**PROBLEM DESCRIPTION:** Looking at the entries, say how many lines contain the string "Kochtopf". Offer nothing besides the number.

**PROVIDED RECORDS:**
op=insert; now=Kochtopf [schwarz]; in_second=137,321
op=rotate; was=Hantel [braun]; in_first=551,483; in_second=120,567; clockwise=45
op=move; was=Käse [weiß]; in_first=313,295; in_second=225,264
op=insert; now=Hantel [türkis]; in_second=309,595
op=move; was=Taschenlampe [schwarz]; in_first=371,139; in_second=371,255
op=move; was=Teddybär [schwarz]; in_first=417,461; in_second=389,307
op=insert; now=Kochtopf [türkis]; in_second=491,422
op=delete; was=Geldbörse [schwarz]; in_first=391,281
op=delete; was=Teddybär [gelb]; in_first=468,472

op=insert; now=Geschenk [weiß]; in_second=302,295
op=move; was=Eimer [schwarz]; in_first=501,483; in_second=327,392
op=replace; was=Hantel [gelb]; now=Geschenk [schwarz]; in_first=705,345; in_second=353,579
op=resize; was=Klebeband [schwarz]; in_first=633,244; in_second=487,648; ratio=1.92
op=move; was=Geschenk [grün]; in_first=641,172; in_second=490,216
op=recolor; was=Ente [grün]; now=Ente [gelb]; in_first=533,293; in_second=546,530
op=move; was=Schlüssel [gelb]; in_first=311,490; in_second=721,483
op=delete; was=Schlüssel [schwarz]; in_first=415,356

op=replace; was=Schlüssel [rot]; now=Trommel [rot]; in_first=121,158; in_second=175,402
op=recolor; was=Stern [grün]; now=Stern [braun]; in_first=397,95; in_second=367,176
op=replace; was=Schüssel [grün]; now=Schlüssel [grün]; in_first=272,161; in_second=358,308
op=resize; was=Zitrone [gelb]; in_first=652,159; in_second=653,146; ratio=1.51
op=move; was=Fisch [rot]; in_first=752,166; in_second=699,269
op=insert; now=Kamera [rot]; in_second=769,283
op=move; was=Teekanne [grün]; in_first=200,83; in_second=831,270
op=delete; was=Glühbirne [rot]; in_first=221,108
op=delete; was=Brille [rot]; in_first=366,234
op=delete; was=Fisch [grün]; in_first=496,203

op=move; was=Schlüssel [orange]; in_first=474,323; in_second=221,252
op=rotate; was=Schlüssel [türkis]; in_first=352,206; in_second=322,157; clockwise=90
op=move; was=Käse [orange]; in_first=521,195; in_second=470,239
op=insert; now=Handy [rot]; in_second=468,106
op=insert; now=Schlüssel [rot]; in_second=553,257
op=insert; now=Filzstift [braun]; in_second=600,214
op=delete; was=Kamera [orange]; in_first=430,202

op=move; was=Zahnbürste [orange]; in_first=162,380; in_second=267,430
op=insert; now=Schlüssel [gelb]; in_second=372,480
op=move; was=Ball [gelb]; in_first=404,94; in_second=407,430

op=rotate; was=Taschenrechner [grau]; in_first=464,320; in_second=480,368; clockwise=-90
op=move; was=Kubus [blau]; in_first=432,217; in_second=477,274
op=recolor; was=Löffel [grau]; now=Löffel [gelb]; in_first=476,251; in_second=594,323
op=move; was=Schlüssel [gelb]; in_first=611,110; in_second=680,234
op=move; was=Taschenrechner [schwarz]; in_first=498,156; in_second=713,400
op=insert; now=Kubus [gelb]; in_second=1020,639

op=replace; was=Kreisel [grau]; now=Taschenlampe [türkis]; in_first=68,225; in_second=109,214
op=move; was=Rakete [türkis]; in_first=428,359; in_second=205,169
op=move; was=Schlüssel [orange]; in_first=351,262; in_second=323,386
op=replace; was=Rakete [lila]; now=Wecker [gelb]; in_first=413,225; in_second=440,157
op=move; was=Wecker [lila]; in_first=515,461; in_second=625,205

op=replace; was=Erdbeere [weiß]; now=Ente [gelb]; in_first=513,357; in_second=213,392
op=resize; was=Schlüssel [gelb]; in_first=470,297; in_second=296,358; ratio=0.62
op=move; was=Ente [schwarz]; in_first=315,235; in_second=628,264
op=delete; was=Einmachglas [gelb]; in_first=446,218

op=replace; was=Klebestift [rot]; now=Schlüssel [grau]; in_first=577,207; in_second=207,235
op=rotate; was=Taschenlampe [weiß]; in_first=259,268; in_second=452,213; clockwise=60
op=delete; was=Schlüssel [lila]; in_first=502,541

**RESULT OF THIS EXERCISE:** 2